Give the records again in full, exactly as written.

Material for the task Start Marker

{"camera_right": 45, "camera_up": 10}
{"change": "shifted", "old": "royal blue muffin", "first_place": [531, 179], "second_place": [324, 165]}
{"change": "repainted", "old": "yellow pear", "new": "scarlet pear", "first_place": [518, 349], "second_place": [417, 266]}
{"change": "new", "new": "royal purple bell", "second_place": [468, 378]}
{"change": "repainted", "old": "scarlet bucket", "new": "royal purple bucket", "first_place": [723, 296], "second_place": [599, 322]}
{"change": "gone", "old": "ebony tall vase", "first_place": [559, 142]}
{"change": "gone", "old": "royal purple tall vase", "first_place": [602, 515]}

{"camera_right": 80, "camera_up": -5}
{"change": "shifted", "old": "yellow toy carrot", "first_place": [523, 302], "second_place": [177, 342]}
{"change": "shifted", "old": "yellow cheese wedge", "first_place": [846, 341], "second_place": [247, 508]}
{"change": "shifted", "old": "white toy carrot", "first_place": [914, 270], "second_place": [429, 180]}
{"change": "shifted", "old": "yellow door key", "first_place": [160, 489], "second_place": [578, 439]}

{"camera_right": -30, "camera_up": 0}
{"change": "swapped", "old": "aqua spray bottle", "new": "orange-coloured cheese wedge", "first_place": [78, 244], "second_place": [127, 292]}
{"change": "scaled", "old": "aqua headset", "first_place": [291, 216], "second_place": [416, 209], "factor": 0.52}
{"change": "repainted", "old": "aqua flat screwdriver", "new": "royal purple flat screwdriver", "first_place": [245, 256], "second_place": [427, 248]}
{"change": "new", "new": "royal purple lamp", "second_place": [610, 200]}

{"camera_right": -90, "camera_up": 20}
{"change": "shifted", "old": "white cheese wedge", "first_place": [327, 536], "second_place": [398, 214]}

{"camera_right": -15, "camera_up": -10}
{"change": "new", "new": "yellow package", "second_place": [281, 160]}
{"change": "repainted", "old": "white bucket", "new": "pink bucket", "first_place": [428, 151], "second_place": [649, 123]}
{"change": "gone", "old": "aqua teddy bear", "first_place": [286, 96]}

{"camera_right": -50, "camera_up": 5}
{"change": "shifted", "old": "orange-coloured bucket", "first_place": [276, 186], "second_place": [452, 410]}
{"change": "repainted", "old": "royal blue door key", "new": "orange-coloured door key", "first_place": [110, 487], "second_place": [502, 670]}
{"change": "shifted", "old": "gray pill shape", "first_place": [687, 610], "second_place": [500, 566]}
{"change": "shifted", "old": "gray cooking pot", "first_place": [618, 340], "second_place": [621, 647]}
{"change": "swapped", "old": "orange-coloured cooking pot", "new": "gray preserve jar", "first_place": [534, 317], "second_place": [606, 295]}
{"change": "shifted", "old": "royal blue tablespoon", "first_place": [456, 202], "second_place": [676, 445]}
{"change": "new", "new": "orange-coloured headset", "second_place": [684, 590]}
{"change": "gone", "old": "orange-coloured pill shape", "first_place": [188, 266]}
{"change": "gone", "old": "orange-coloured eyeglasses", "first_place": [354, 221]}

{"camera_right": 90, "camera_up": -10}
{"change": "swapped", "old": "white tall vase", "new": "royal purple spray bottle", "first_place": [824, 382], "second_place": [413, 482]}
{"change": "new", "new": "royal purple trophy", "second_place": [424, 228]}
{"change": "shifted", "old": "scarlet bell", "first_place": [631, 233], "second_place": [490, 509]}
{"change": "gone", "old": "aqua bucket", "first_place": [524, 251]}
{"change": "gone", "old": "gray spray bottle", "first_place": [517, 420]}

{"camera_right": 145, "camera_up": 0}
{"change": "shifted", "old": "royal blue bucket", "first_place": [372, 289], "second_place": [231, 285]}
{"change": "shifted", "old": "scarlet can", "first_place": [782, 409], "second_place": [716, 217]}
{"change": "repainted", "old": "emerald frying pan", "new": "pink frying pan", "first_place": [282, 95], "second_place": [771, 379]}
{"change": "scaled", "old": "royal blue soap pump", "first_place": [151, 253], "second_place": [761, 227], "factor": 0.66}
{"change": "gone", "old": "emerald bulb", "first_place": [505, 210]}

Material for the task End Marker

Response for this exercise —
{"camera_right": 45, "camera_up": 10}
{"change": "shifted", "old": "royal blue muffin", "first_place": [531, 179], "second_place": [324, 165]}
{"change": "repainted", "old": "yellow pear", "new": "scarlet pear", "first_place": [518, 349], "second_place": [417, 266]}
{"change": "new", "new": "royal purple bell", "second_place": [468, 378]}
{"change": "repainted", "old": "scarlet bucket", "new": "royal purple bucket", "first_place": [723, 296], "second_place": [599, 322]}
{"change": "gone", "old": "ebony tall vase", "first_place": [559, 142]}
{"change": "gone", "old": "royal purple tall vase", "first_place": [602, 515]}

{"camera_right": 80, "camera_up": -5}
{"change": "shifted", "old": "yellow toy carrot", "first_place": [523, 302], "second_place": [177, 342]}
{"change": "shifted", "old": "yellow cheese wedge", "first_place": [846, 341], "second_place": [247, 508]}
{"change": "shifted", "old": "white toy carrot", "first_place": [914, 270], "second_place": [429, 180]}
{"change": "shifted", "old": "yellow door key", "first_place": [160, 489], "second_place": [578, 439]}

{"camera_right": -30, "camera_up": 0}
{"change": "swapped", "old": "aqua spray bottle", "new": "orange-coloured cheese wedge", "first_place": [78, 244], "second_place": [127, 292]}
{"change": "scaled", "old": "aqua headset", "first_place": [291, 216], "second_place": [416, 209], "factor": 0.52}
{"change": "repainted", "old": "aqua flat screwdriver", "new": "royal purple flat screwdriver", "first_place": [245, 256], "second_place": [427, 248]}
{"change": "new", "new": "royal purple lamp", "second_place": [610, 200]}

{"camera_right": -90, "camera_up": 20}
{"change": "shifted", "old": "white cheese wedge", "first_place": [327, 536], "second_place": [398, 214]}

{"camera_right": -15, "camera_up": -10}
{"change": "new", "new": "yellow package", "second_place": [281, 160]}
{"change": "repainted", "old": "white bucket", "new": "pink bucket", "first_place": [428, 151], "second_place": [649, 123]}
{"change": "gone", "old": "aqua teddy bear", "first_place": [286, 96]}

{"camera_right": -50, "camera_up": 5}
{"change": "shifted", "old": "orange-coloured bucket", "first_place": [276, 186], "second_place": [452, 410]}
{"change": "repainted", "old": "royal blue door key", "new": "orange-coloured door key", "first_place": [110, 487], "second_place": [502, 670]}
{"change": "shifted", "old": "gray pill shape", "first_place": [687, 610], "second_place": [500, 566]}
{"change": "shifted", "old": "gray cooking pot", "first_place": [618, 340], "second_place": [621, 647]}
{"change": "swapped", "old": "orange-coloured cooking pot", "new": "gray preserve jar", "first_place": [534, 317], "second_place": [606, 295]}
{"change": "shifted", "old": "royal blue tablespoon", "first_place": [456, 202], "second_place": [676, 445]}
{"change": "new", "new": "orange-coloured headset", "second_place": [684, 590]}
{"change": "gone", "old": "orange-coloured pill shape", "first_place": [188, 266]}
{"change": "gone", "old": "orange-coloured eyeglasses", "first_place": [354, 221]}

{"camera_right": 90, "camera_up": -10}
{"change": "swapped", "old": "white tall vase", "new": "royal purple spray bottle", "first_place": [824, 382], "second_place": [413, 482]}
{"change": "new", "new": "royal purple trophy", "second_place": [424, 228]}
{"change": "shifted", "old": "scarlet bell", "first_place": [631, 233], "second_place": [490, 509]}
{"change": "gone", "old": "aqua bucket", "first_place": [524, 251]}
{"change": "gone", "old": "gray spray bottle", "first_place": [517, 420]}

{"camera_right": 145, "camera_up": 0}
{"change": "shifted", "old": "royal blue bucket", "first_place": [372, 289], "second_place": [231, 285]}
{"change": "shifted", "old": "scarlet can", "first_place": [782, 409], "second_place": [716, 217]}
{"change": "repainted", "old": "emerald frying pan", "new": "pink frying pan", "first_place": [282, 95], "second_place": [771, 379]}
{"change": "scaled", "old": "royal blue soap pump", "first_place": [151, 253], "second_place": [761, 227], "factor": 0.66}
{"change": "gone", "old": "emerald bulb", "first_place": [505, 210]}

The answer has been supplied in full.